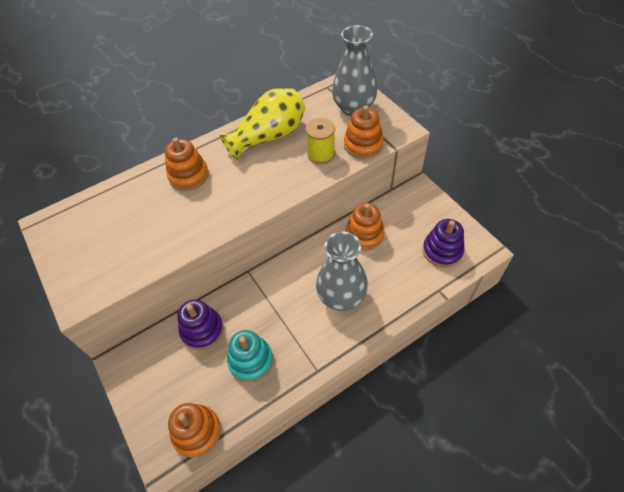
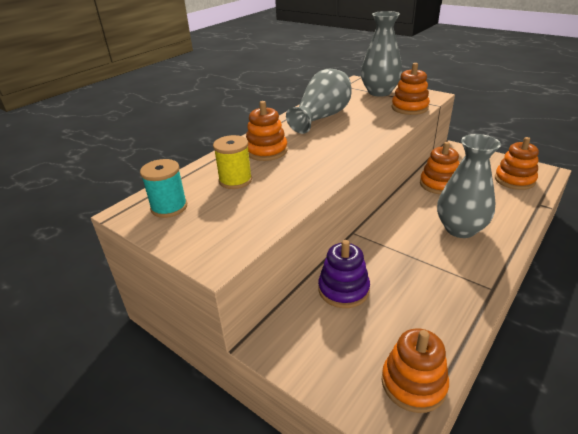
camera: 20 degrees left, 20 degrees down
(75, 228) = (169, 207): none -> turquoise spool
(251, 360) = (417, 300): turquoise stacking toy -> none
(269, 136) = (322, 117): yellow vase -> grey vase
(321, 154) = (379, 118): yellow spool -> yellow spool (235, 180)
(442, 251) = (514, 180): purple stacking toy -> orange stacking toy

* * * * *

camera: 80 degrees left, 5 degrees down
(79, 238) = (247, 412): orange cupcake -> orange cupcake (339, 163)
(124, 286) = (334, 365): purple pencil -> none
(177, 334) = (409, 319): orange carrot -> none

* * * * *

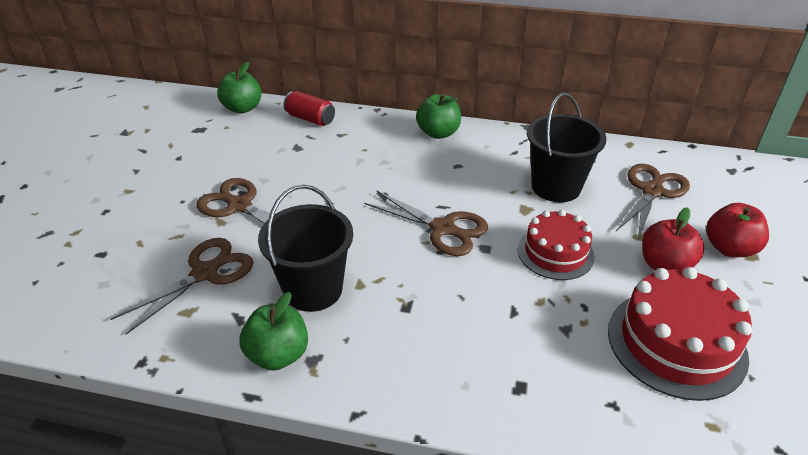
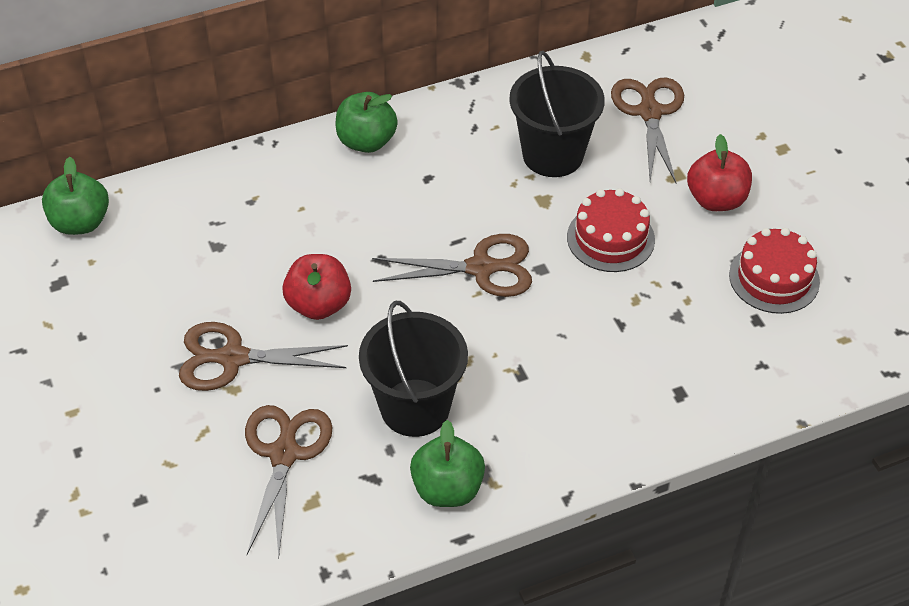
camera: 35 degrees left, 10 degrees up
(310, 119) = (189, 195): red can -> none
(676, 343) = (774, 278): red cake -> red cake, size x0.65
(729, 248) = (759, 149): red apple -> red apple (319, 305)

* * * * *

Task brief:
Report each line in the data that holds the word "stacking".

Written solution:
(251, 360) = (417, 300): turquoise stacking toy -> none
(442, 251) = (514, 180): purple stacking toy -> orange stacking toy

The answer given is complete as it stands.